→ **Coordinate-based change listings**
%%
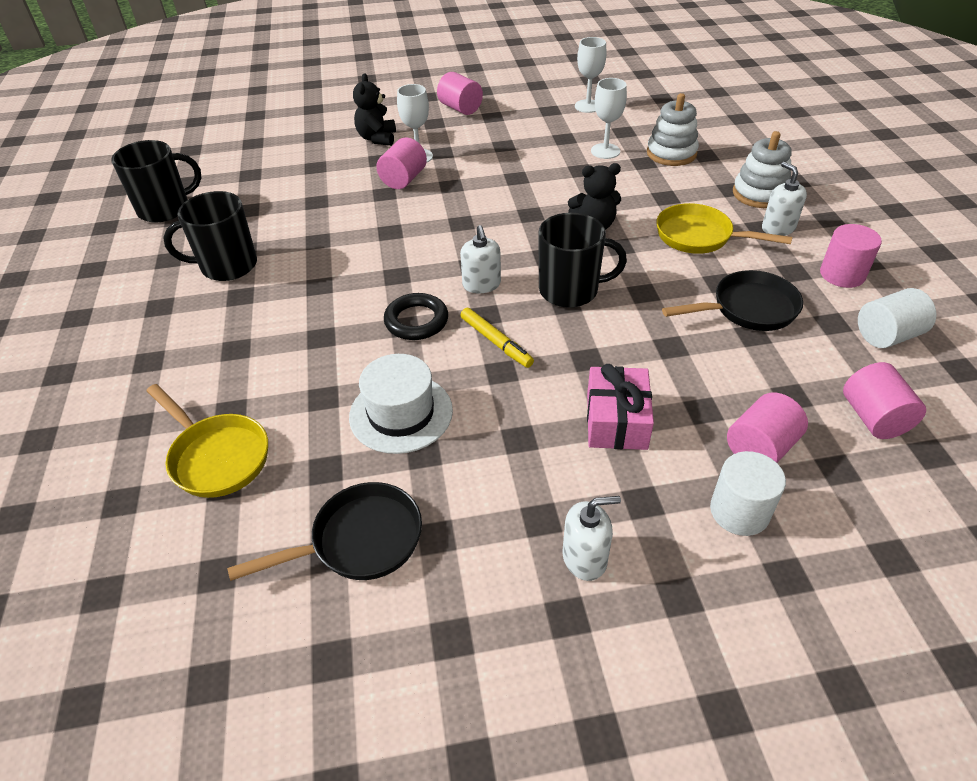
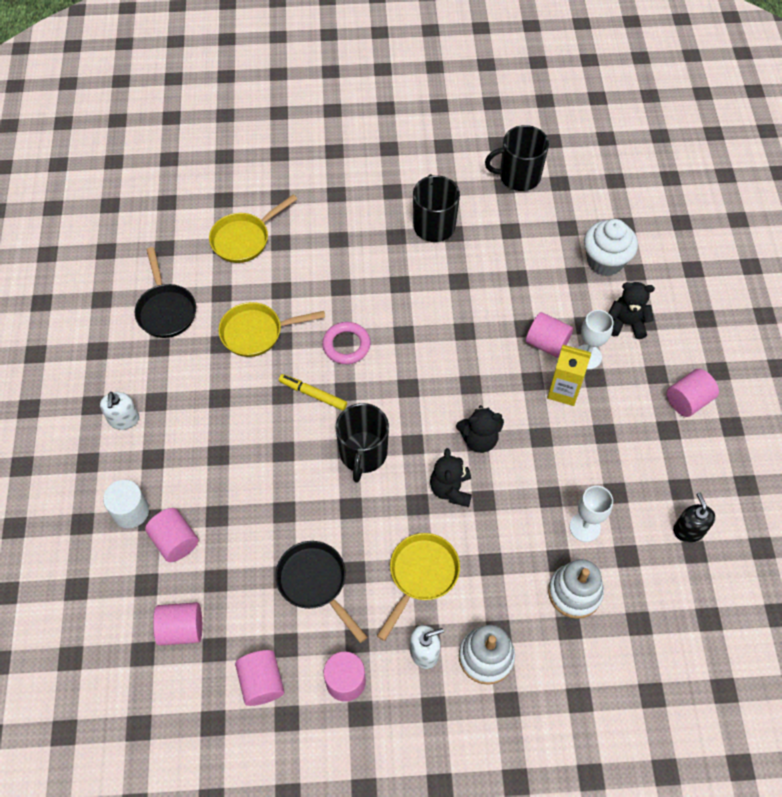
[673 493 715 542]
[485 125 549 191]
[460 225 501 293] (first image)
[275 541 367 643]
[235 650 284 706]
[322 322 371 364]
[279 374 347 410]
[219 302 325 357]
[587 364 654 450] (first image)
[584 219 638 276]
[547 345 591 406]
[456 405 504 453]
%%
Each record above should be restated word for word. The pictures should not appear.

[673 493 715 542]
[485 125 549 191]
[460 225 501 293] (first image)
[275 541 367 643]
[235 650 284 706]
[322 322 371 364]
[279 374 347 410]
[219 302 325 357]
[587 364 654 450] (first image)
[584 219 638 276]
[547 345 591 406]
[456 405 504 453]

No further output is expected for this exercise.